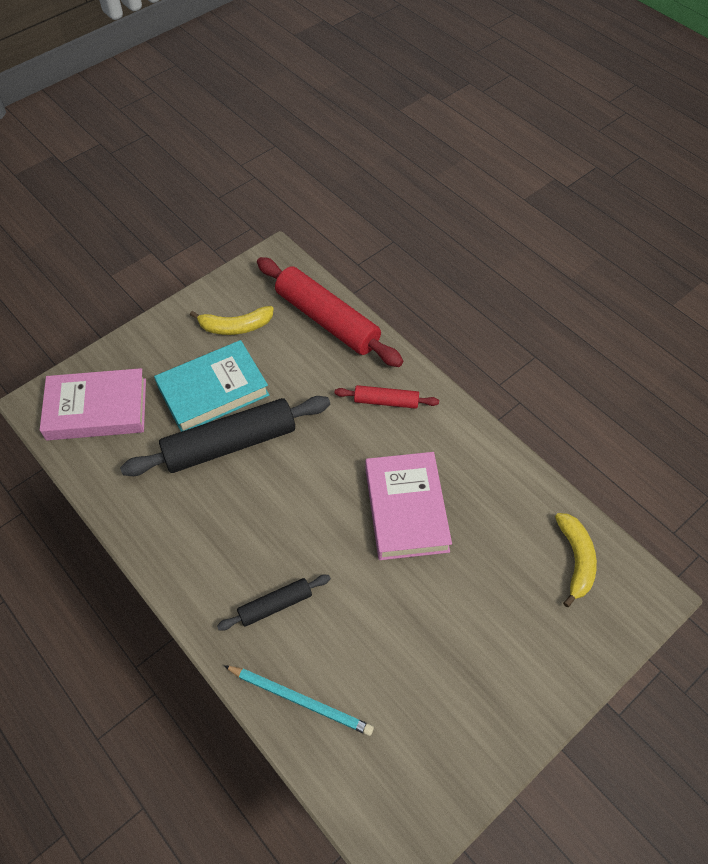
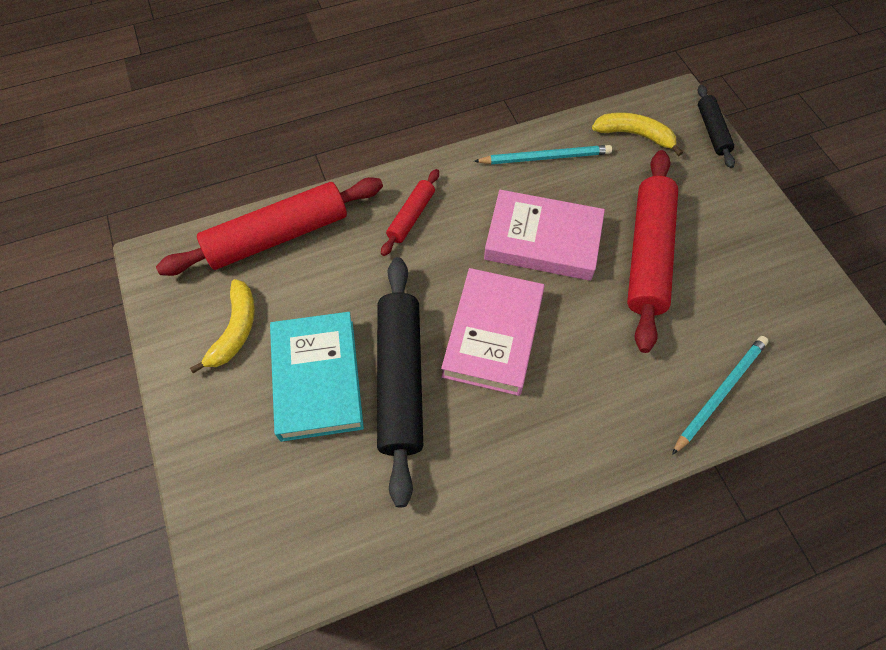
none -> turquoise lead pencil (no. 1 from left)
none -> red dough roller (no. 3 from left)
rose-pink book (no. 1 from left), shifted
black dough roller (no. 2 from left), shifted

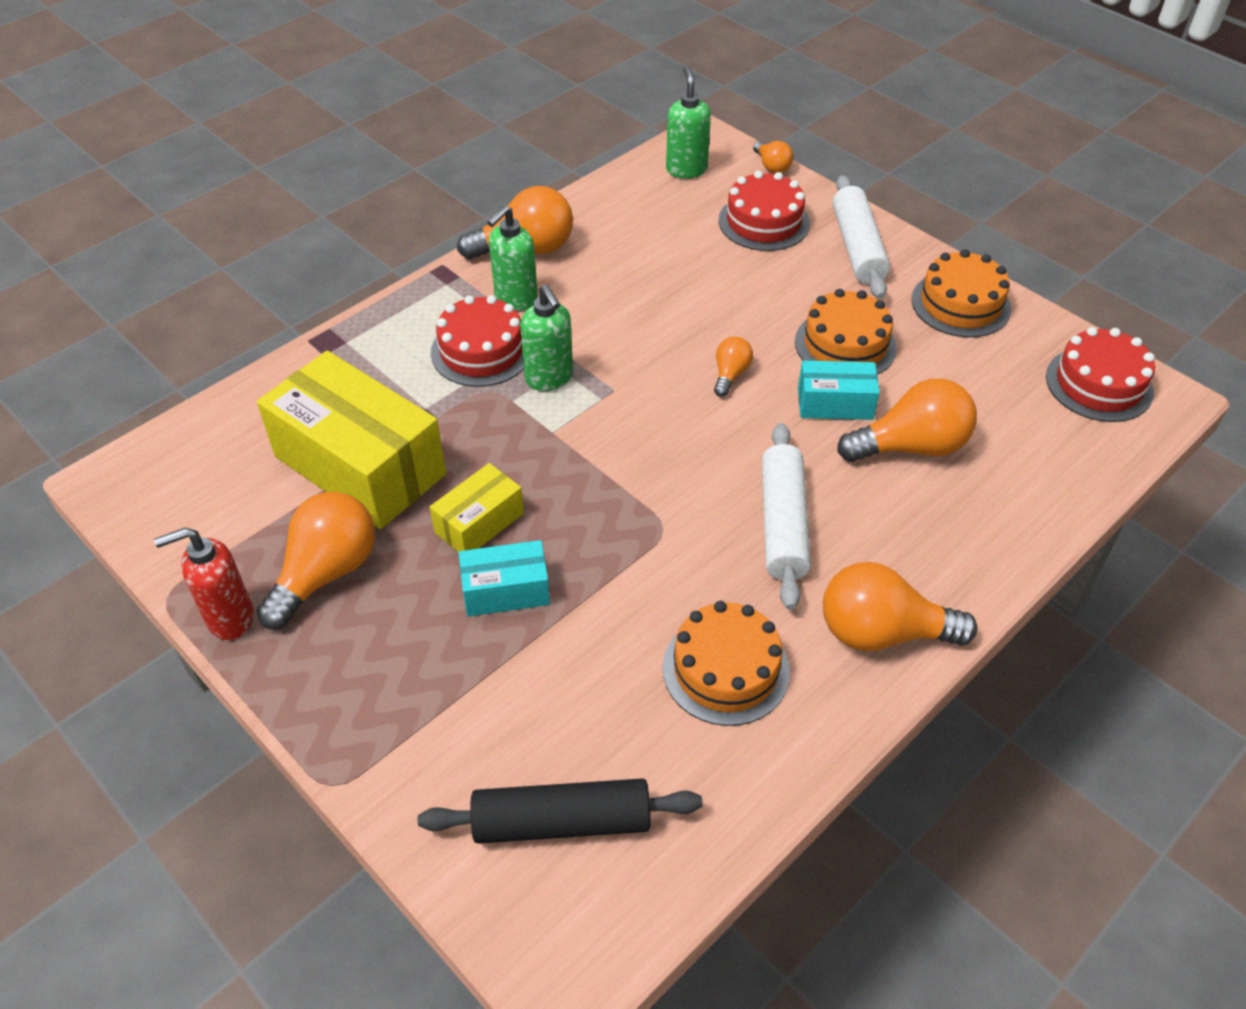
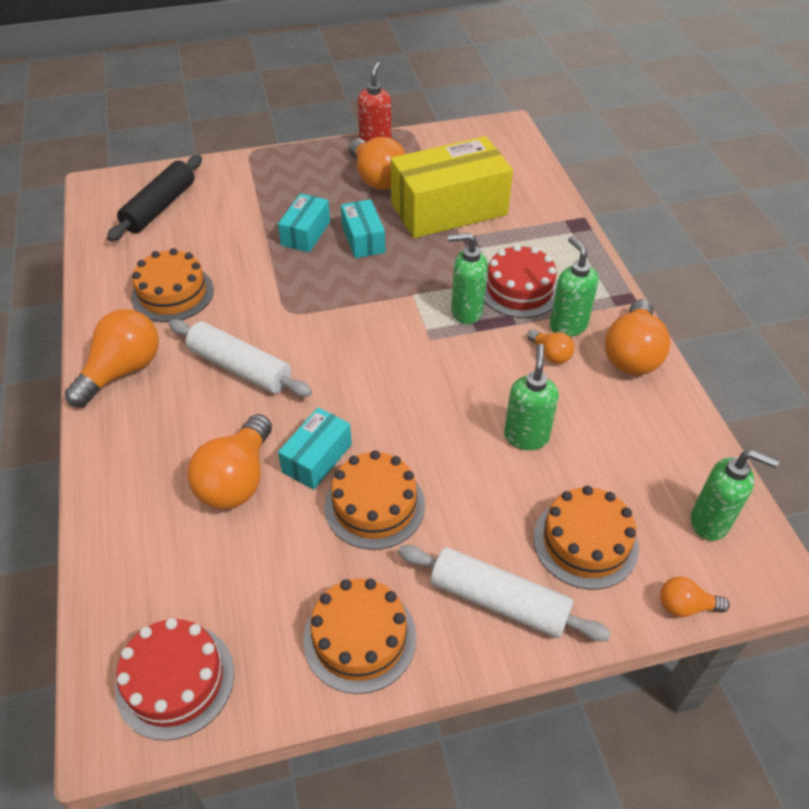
none -> emerald soap dispenser (no. 2 from left)
orange light bulb (no. 3 from left in the first image) -> orange light bulb (no. 4 from left), shifted
yellow parcel (no. 2 from left) -> turquoise parcel (no. 3 from left)
red gateau (no. 2 from left) -> orange gateau (no. 4 from left)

+-------+

Write out the listing again word for word, but without its pictures.

none -> turquoise lead pencil (no. 1 from left)
none -> red dough roller (no. 3 from left)
rose-pink book (no. 1 from left), shifted
black dough roller (no. 2 from left), shifted

none -> emerald soap dispenser (no. 2 from left)
orange light bulb (no. 3 from left in the first image) -> orange light bulb (no. 4 from left), shifted
yellow parcel (no. 2 from left) -> turquoise parcel (no. 3 from left)
red gateau (no. 2 from left) -> orange gateau (no. 4 from left)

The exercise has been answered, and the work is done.